_EXERCISE OBJECTIVE_
Each line in the material below, starting at the one with "black plane: 4 -> 3" and ending at the one with "turquoise ring: 7 -> 8", is to be reproduced exactly; no picture is to be copied.

_GIVEN INFORMATION_
····················

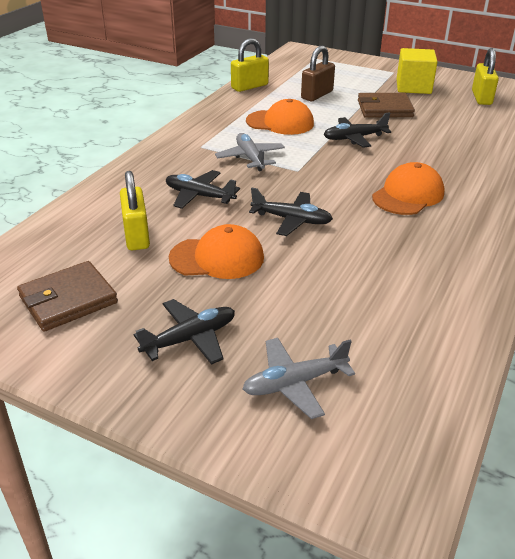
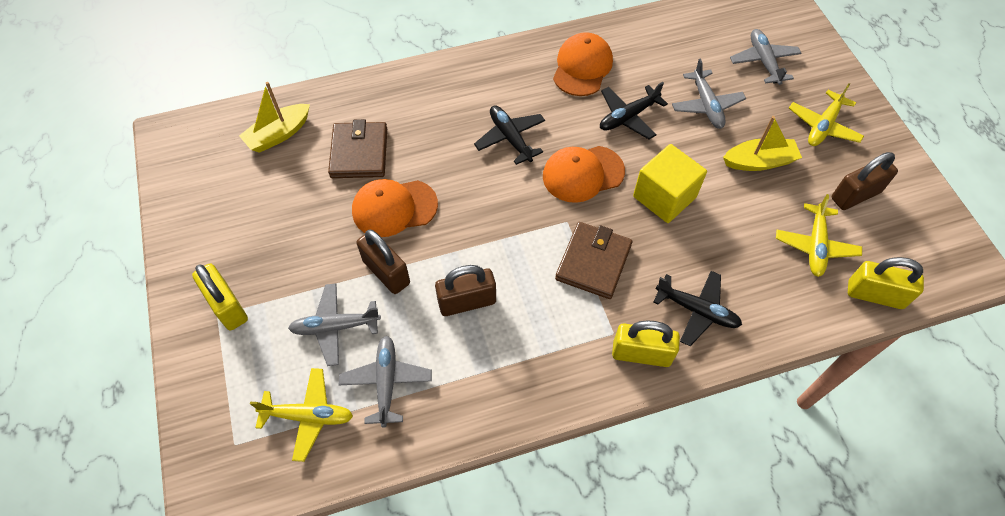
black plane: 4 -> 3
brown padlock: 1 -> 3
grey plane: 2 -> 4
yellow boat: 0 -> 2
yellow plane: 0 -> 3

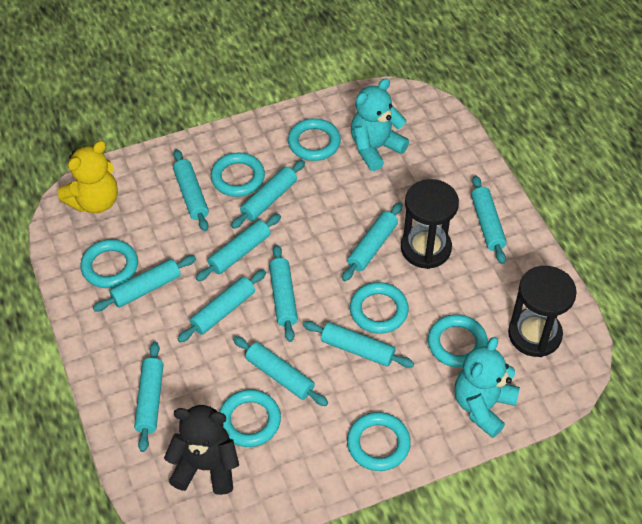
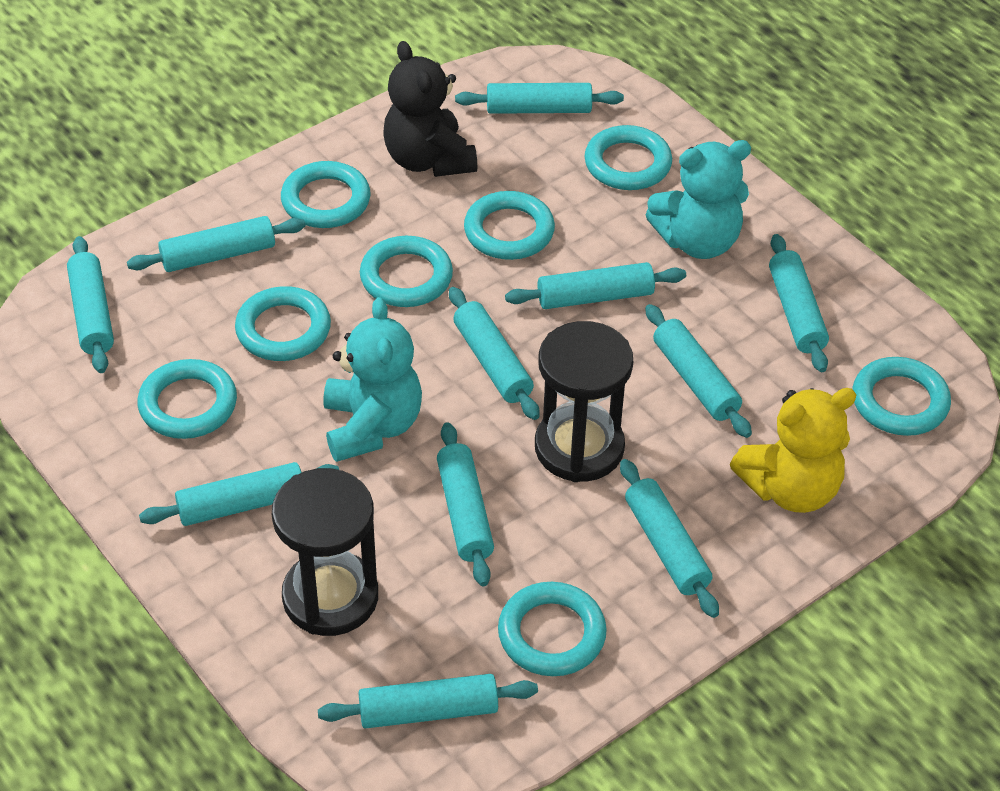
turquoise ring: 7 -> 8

····················

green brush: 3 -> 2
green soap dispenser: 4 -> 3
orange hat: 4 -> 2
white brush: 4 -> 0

····················

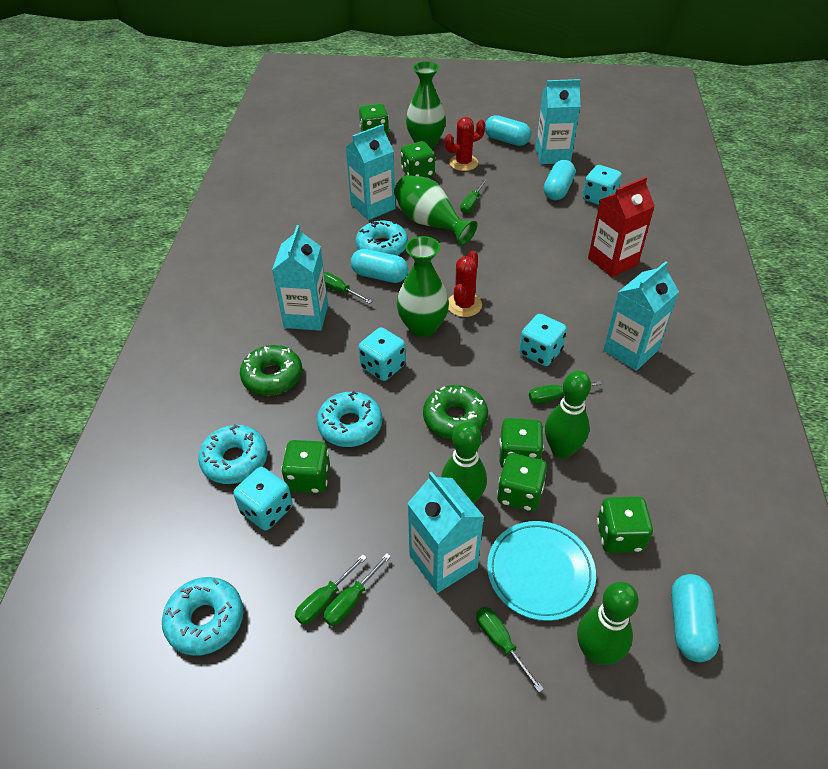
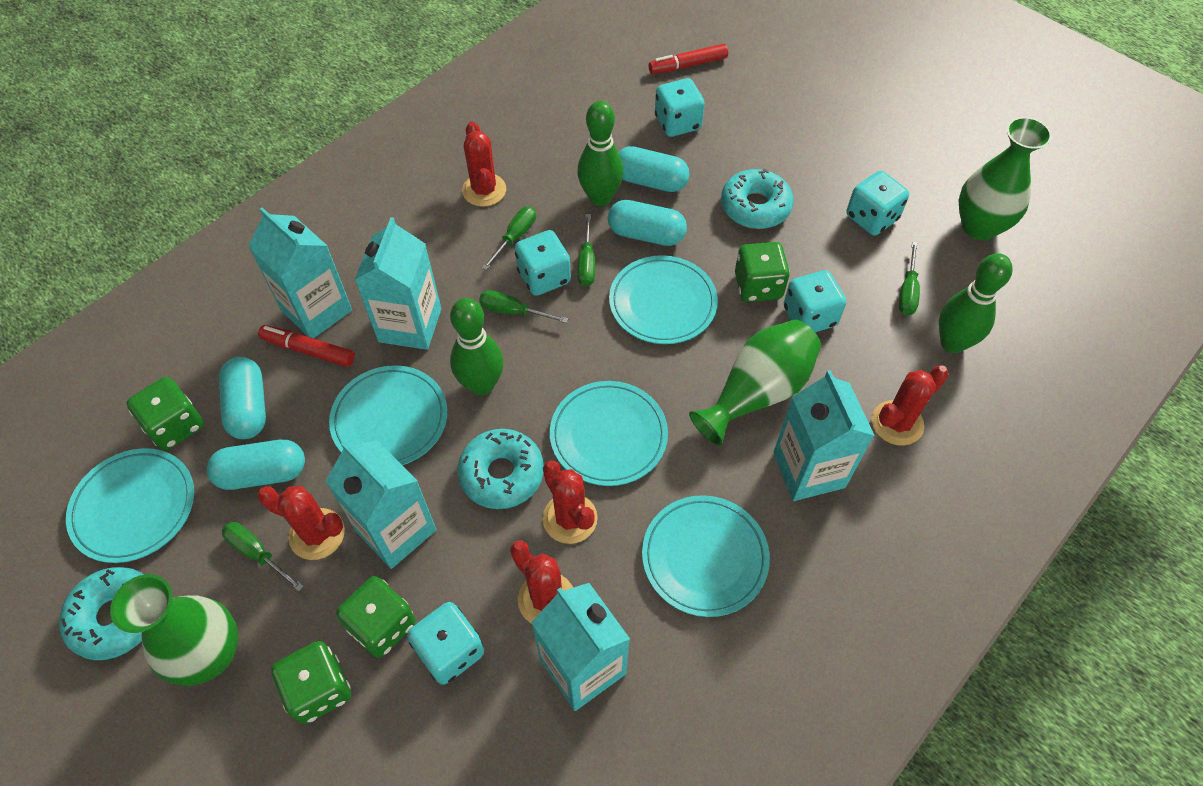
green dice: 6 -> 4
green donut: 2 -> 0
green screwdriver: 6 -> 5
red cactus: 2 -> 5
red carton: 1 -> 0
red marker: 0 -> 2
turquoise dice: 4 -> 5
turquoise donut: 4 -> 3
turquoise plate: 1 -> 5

····················

_RESPONSE FOR THIS EXERCISE_
black plane: 4 -> 3
brown padlock: 1 -> 3
grey plane: 2 -> 4
yellow boat: 0 -> 2
yellow plane: 0 -> 3

turquoise ring: 7 -> 8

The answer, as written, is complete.